YOUR GOAL: Work through the entries below and show every line in which "pink" is found.

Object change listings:
<<<<

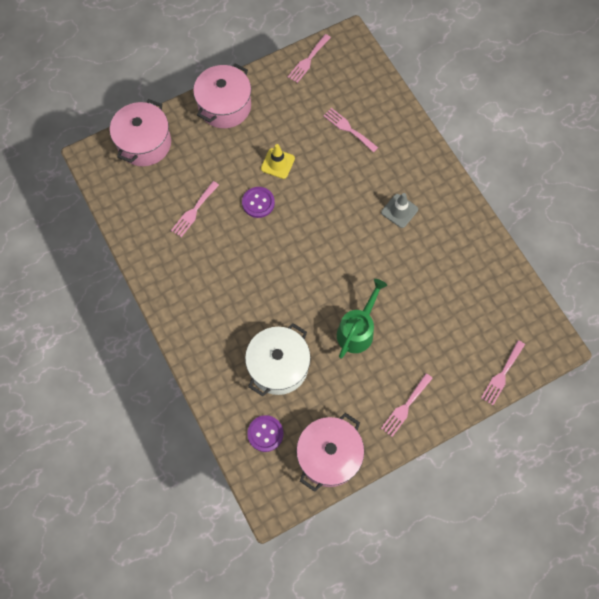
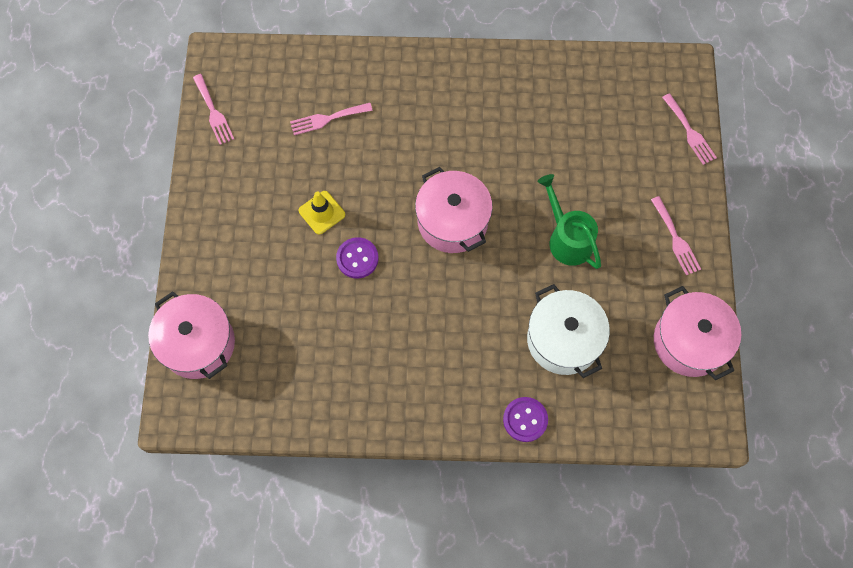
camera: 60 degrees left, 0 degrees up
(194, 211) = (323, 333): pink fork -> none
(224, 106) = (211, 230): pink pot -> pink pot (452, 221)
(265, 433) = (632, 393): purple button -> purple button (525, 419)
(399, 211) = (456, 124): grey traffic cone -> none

>>>>
<<<<

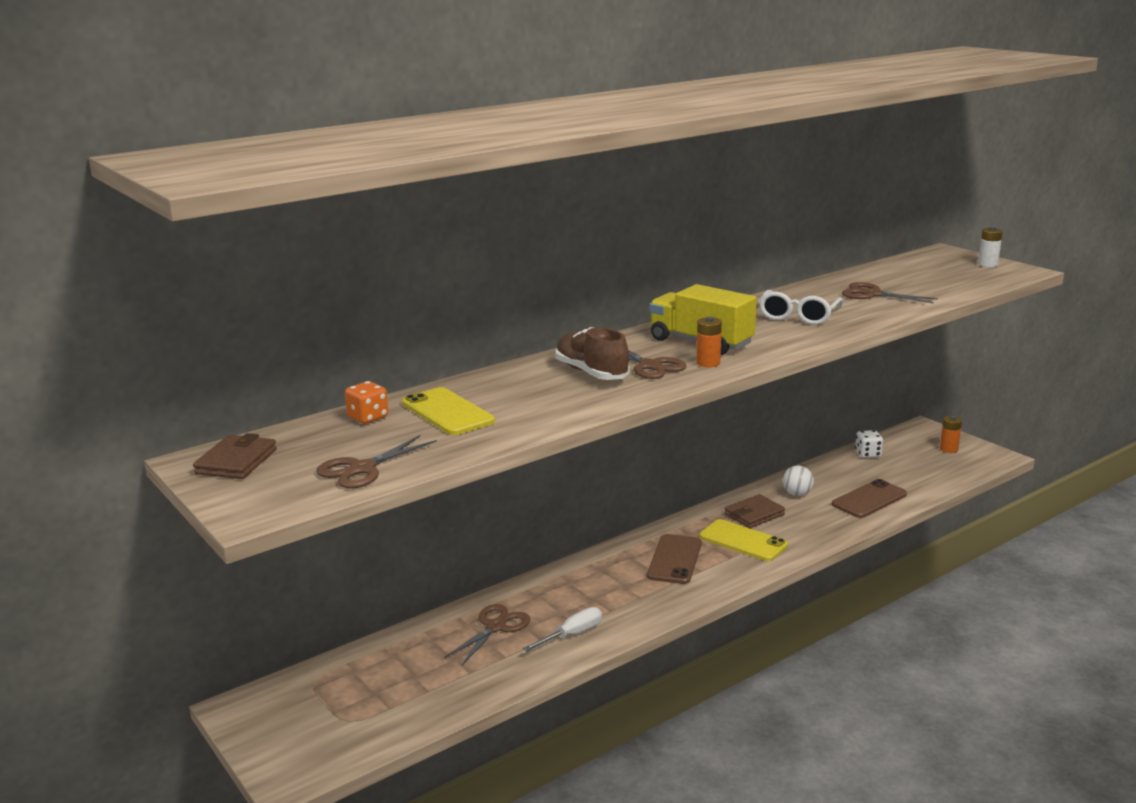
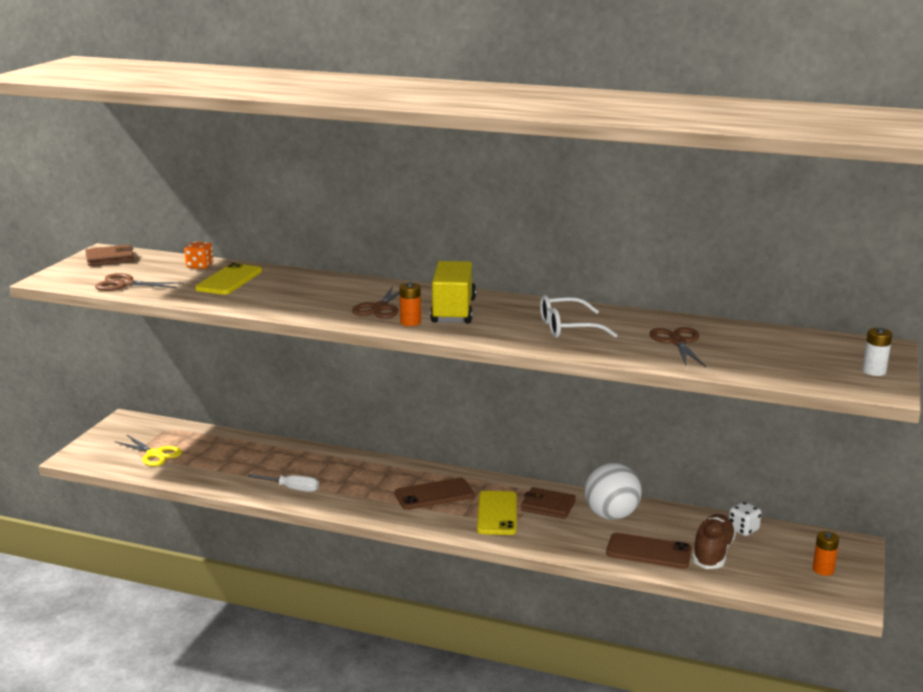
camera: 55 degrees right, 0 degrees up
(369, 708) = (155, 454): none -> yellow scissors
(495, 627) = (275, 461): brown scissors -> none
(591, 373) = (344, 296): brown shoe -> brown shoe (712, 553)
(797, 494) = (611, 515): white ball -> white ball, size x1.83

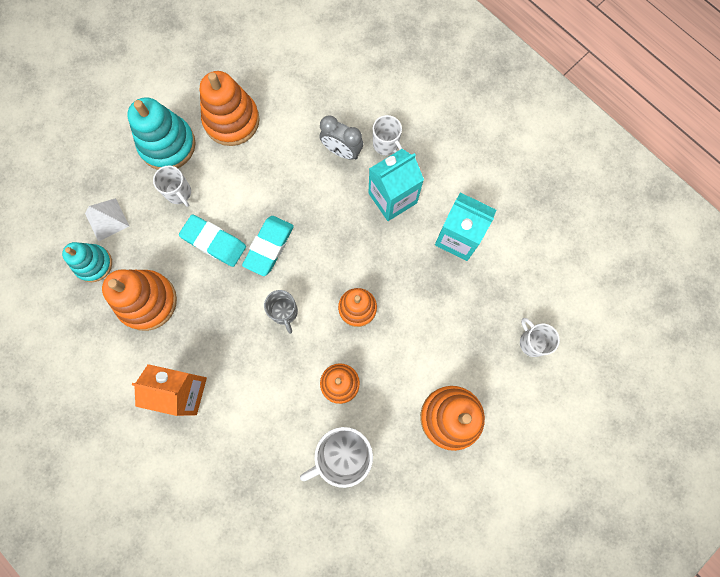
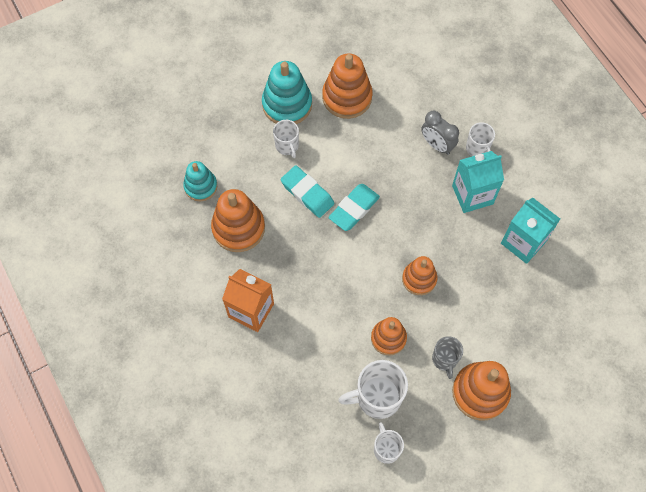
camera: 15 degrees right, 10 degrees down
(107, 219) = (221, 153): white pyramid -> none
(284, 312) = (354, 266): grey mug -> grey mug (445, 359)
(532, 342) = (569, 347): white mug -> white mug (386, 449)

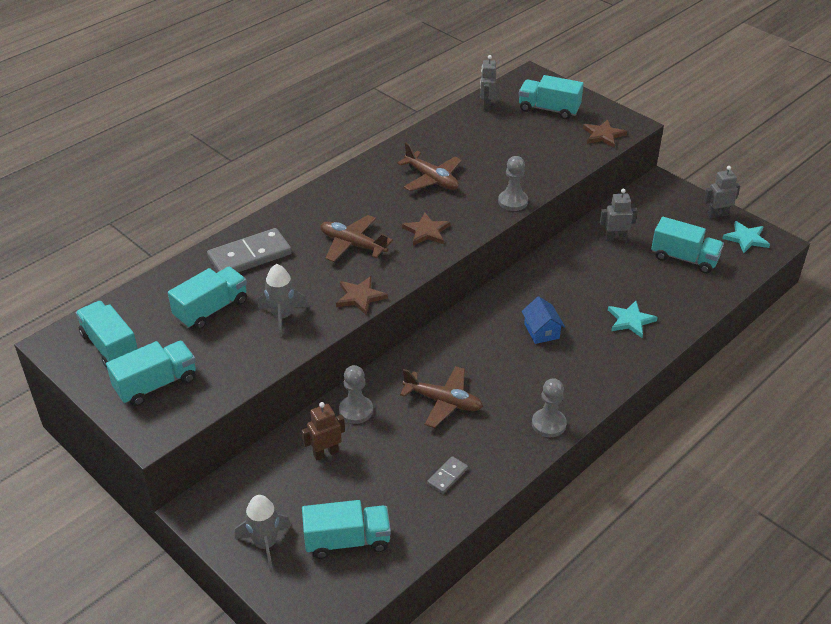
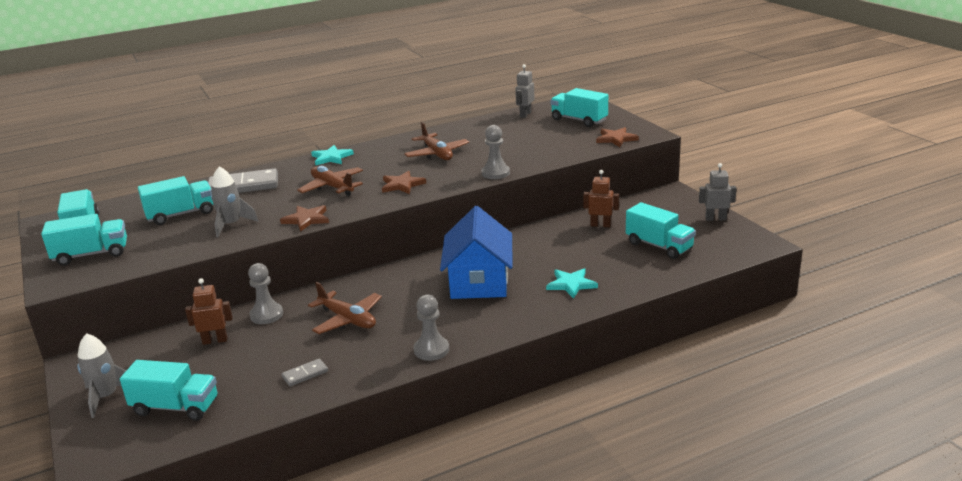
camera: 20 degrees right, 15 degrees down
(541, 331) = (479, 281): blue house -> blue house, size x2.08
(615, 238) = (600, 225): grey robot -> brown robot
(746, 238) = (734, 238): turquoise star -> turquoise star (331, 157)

>>>>
<<<<

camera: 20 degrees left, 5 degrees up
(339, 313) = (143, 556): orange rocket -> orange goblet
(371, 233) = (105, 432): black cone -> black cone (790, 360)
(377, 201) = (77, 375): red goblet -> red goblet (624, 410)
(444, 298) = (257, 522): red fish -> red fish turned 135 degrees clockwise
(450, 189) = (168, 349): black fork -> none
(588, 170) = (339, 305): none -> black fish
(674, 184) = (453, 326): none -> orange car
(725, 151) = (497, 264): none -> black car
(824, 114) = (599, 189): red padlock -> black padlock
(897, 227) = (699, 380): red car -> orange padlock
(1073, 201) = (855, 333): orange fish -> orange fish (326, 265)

>>>>

WRITTEN ANSWER:
(194, 211) = (323, 333): pink fork -> none
(224, 106) = (211, 230): pink pot -> pink pot (452, 221)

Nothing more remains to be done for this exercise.